◆ Supplied information
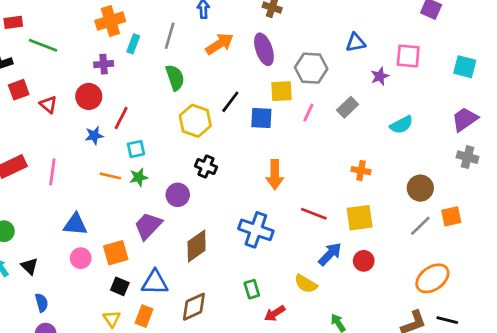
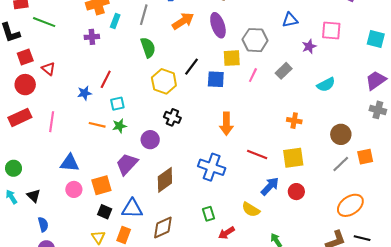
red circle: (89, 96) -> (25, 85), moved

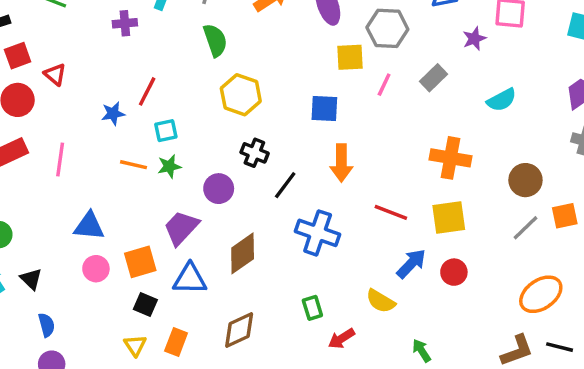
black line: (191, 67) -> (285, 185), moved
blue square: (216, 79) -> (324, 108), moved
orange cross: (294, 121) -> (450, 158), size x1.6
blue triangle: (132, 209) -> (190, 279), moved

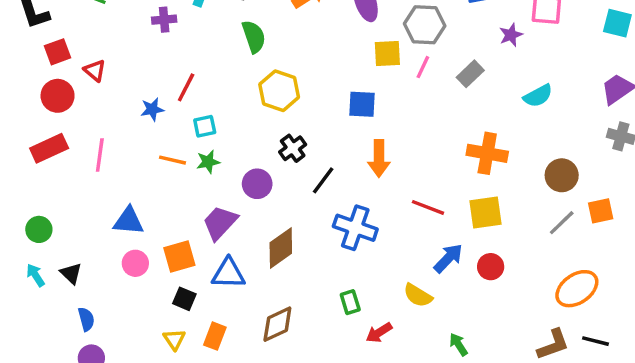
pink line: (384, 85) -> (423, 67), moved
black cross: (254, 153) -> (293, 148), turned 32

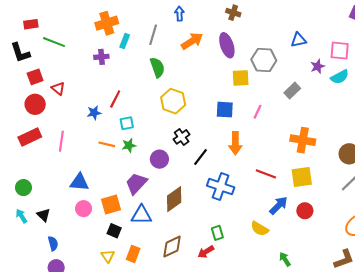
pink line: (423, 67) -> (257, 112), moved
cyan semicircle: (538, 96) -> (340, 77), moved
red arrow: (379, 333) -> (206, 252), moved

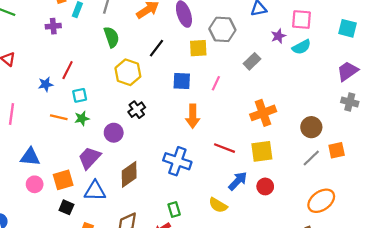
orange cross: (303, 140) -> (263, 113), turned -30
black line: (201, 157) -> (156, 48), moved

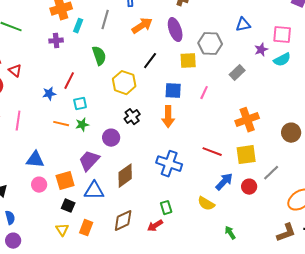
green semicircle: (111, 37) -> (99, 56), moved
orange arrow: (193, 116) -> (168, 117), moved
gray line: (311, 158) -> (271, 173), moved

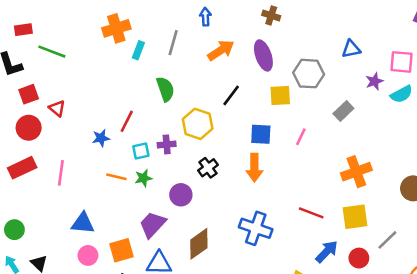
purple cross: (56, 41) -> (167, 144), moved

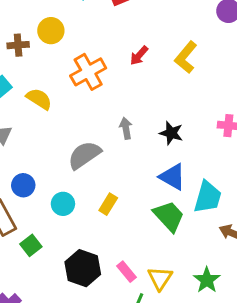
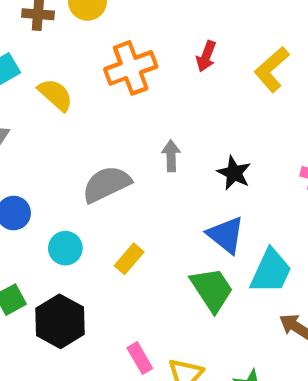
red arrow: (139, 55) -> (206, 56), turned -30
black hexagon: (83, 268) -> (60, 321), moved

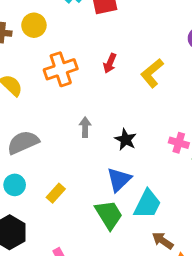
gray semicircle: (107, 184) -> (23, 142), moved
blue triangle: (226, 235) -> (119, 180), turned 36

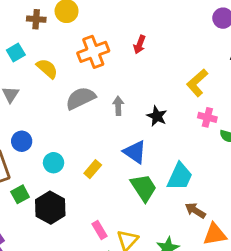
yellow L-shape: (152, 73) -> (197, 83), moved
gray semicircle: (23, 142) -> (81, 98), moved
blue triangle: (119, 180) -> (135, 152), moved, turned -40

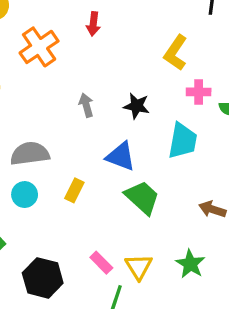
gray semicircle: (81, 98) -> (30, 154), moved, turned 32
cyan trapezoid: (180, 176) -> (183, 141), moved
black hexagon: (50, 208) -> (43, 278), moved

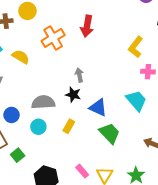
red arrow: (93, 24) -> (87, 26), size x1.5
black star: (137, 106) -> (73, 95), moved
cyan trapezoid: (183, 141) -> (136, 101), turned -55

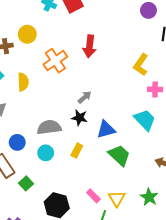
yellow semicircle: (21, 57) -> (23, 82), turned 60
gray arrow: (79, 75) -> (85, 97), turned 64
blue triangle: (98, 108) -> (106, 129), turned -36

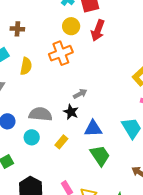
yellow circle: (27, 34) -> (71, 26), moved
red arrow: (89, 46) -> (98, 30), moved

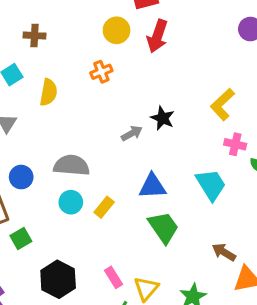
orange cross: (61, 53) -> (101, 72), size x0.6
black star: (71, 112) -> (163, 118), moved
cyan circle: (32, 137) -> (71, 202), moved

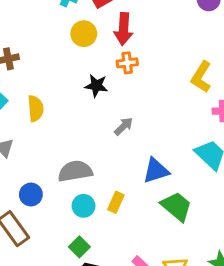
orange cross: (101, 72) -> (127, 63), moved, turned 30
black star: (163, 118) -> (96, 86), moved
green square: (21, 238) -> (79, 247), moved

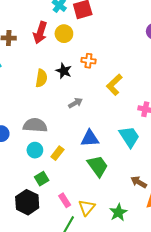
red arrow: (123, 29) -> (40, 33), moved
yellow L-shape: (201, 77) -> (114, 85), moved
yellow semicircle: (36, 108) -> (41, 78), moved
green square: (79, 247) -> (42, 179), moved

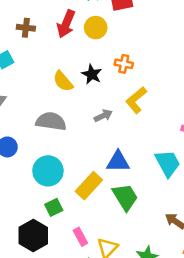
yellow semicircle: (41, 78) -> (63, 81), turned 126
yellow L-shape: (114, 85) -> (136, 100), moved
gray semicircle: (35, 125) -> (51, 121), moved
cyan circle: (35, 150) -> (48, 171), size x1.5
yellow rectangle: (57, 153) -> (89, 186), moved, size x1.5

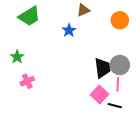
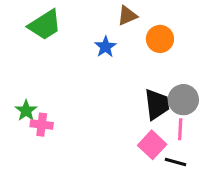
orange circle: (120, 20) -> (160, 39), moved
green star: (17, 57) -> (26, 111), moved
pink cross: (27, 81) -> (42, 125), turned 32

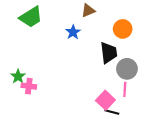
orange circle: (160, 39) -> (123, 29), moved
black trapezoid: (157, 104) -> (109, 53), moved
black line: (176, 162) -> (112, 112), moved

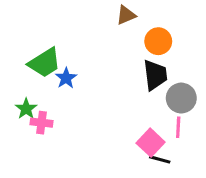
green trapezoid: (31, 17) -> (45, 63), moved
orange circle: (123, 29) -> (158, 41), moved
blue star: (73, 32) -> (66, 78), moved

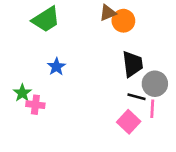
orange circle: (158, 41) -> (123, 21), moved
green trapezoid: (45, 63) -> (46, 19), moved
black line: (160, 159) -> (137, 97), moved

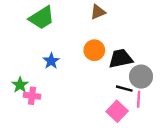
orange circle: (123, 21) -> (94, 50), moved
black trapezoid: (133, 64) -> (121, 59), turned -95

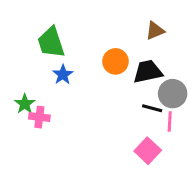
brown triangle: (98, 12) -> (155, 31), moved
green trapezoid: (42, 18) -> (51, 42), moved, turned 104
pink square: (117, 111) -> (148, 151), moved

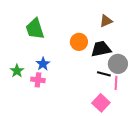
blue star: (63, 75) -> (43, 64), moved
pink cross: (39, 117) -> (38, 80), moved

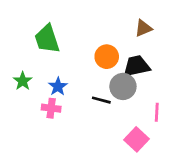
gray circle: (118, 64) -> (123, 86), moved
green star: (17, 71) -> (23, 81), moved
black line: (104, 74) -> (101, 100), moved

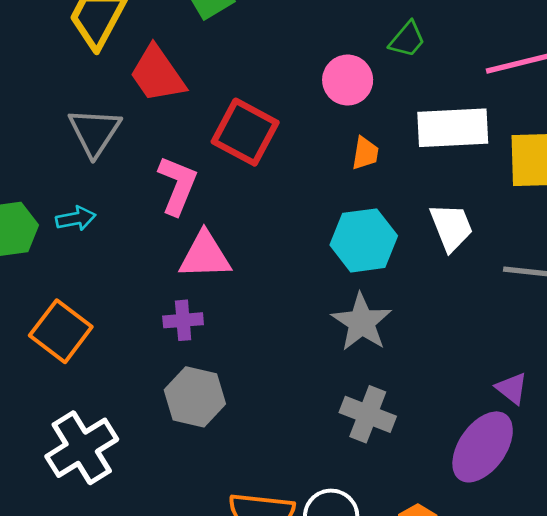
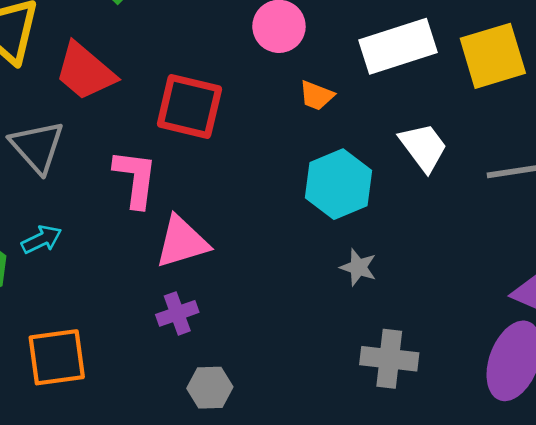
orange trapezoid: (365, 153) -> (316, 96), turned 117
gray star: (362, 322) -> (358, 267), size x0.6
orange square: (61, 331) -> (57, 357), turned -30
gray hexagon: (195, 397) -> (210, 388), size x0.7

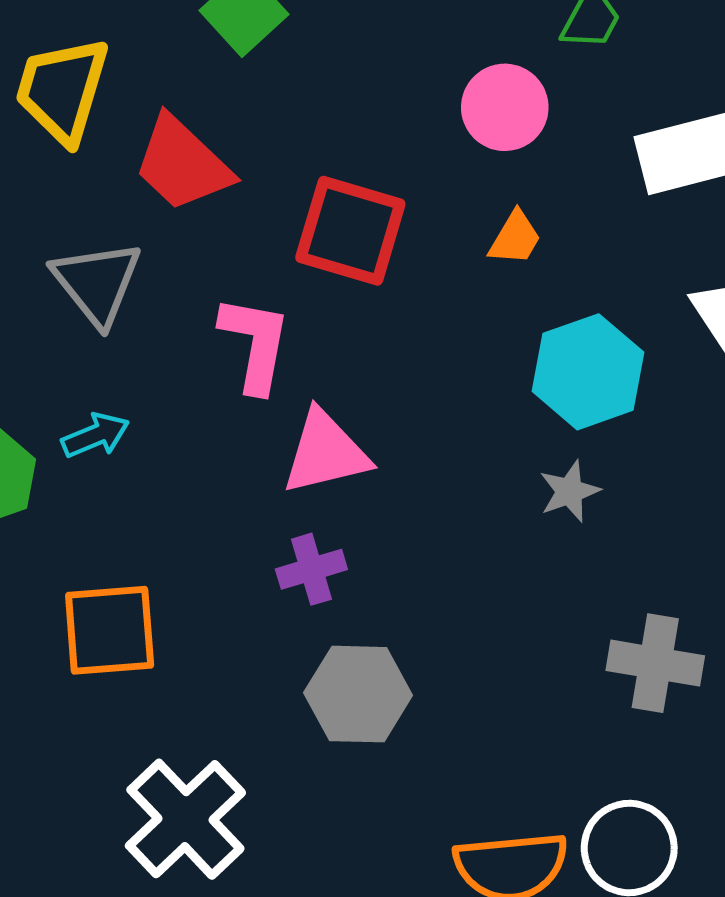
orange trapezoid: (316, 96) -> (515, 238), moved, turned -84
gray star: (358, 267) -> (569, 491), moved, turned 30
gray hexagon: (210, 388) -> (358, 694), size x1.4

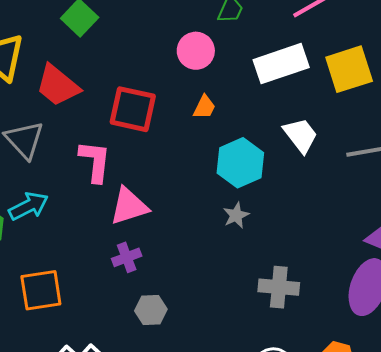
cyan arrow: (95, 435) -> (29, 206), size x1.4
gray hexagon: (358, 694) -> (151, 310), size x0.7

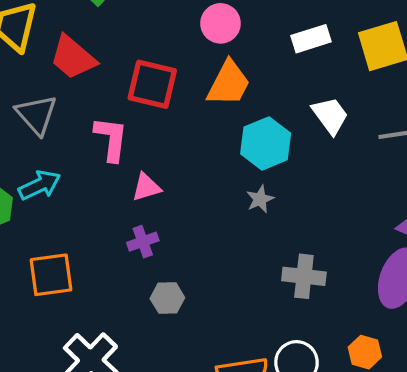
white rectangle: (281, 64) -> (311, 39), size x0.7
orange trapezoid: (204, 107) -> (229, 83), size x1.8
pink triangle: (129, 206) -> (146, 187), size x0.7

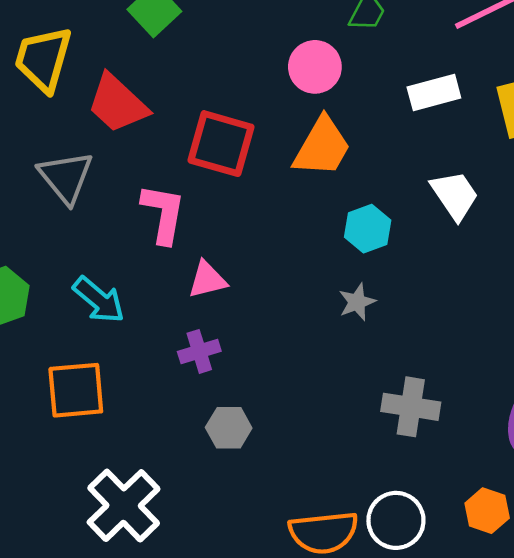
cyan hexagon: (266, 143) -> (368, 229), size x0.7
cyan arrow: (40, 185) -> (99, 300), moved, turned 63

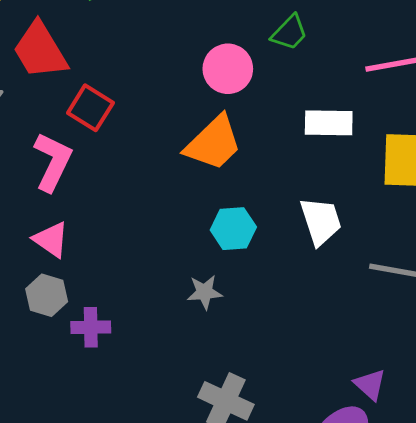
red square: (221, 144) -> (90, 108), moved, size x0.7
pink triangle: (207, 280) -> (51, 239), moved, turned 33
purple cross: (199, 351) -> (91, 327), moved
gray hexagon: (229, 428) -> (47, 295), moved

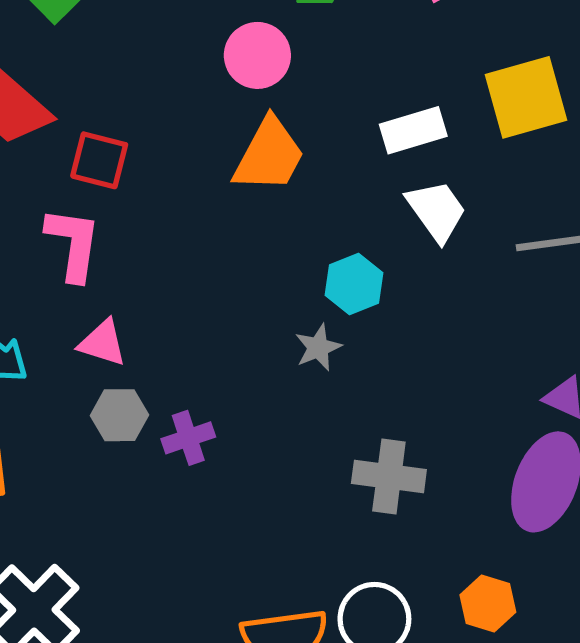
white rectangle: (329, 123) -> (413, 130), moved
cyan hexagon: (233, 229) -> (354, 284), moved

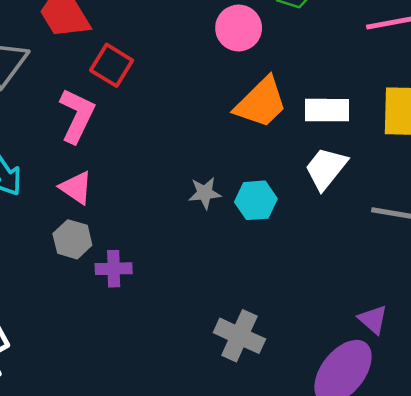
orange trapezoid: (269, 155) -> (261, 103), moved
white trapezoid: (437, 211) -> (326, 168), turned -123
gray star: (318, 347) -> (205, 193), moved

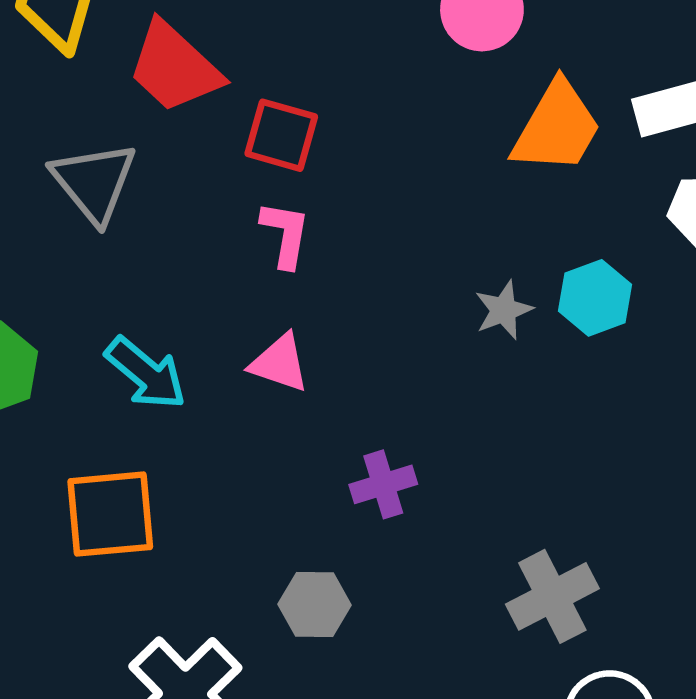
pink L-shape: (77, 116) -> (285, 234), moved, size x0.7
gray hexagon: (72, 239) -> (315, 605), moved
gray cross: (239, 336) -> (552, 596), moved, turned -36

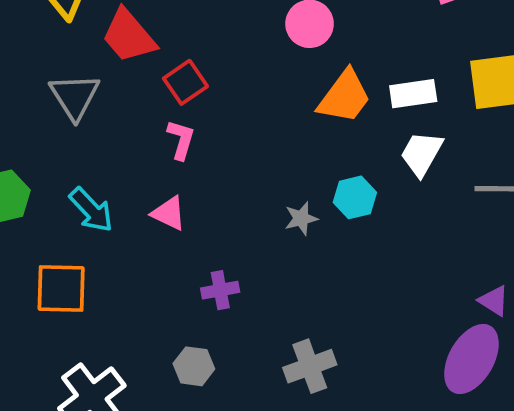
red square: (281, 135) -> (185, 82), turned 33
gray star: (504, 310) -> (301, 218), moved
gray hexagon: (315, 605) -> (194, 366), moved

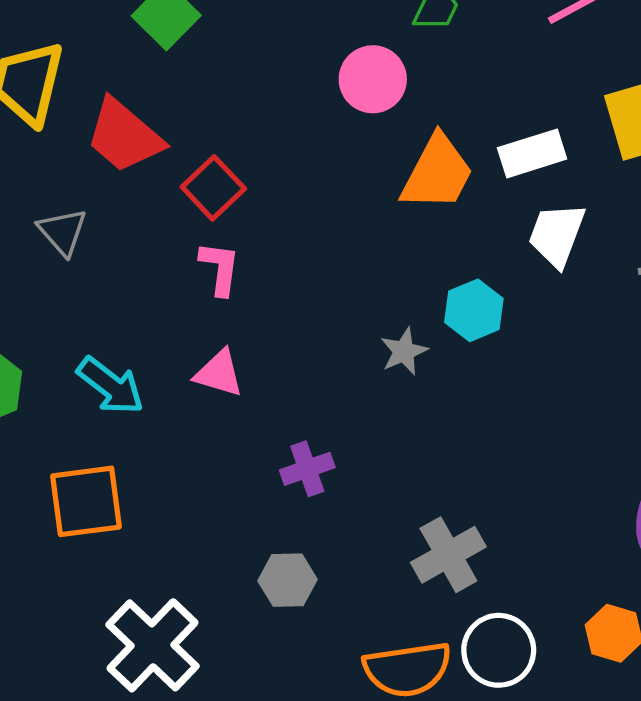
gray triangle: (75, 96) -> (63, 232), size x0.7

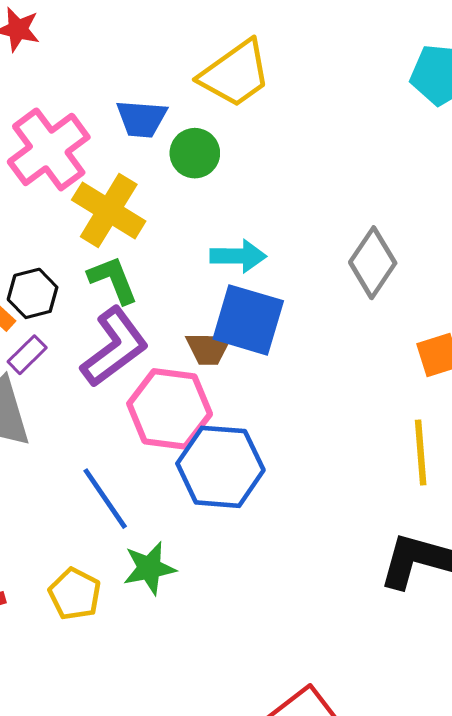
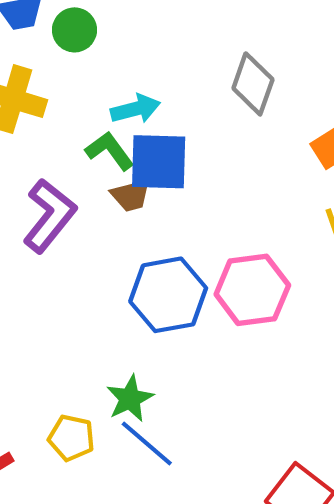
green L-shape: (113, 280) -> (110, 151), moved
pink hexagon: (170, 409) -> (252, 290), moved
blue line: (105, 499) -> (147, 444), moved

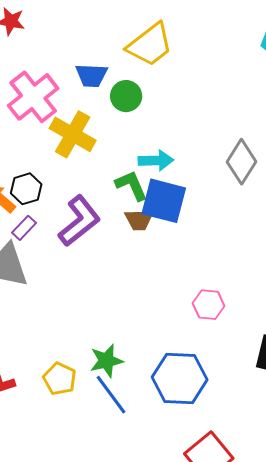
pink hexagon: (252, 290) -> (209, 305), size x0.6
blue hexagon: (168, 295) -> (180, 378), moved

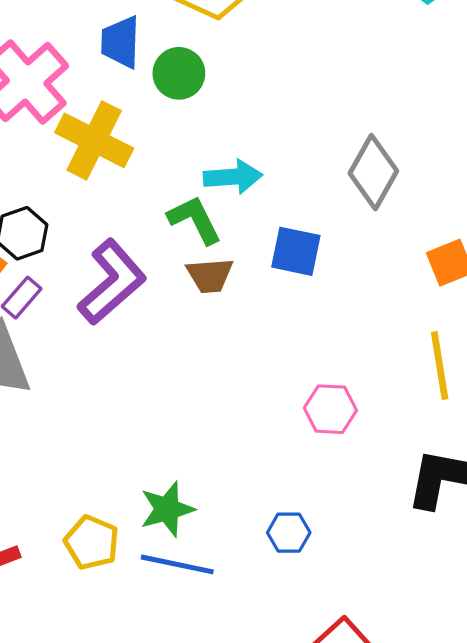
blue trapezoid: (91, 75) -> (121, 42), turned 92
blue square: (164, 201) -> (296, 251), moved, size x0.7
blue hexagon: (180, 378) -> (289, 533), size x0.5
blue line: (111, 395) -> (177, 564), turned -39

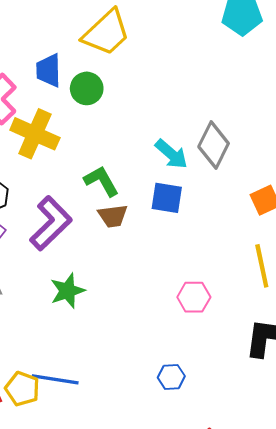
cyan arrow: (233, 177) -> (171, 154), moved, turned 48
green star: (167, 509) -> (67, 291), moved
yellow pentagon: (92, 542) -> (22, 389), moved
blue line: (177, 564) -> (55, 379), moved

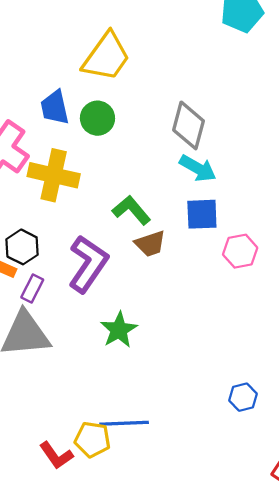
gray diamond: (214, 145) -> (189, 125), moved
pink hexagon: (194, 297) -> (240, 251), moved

◆ What is required
From the records above, return each line that has the string "white".

◆ Output for this task
white rectangle: (281, 64) -> (311, 39), size x0.7
white rectangle: (329, 123) -> (413, 130), moved
white trapezoid: (437, 211) -> (326, 168), turned -123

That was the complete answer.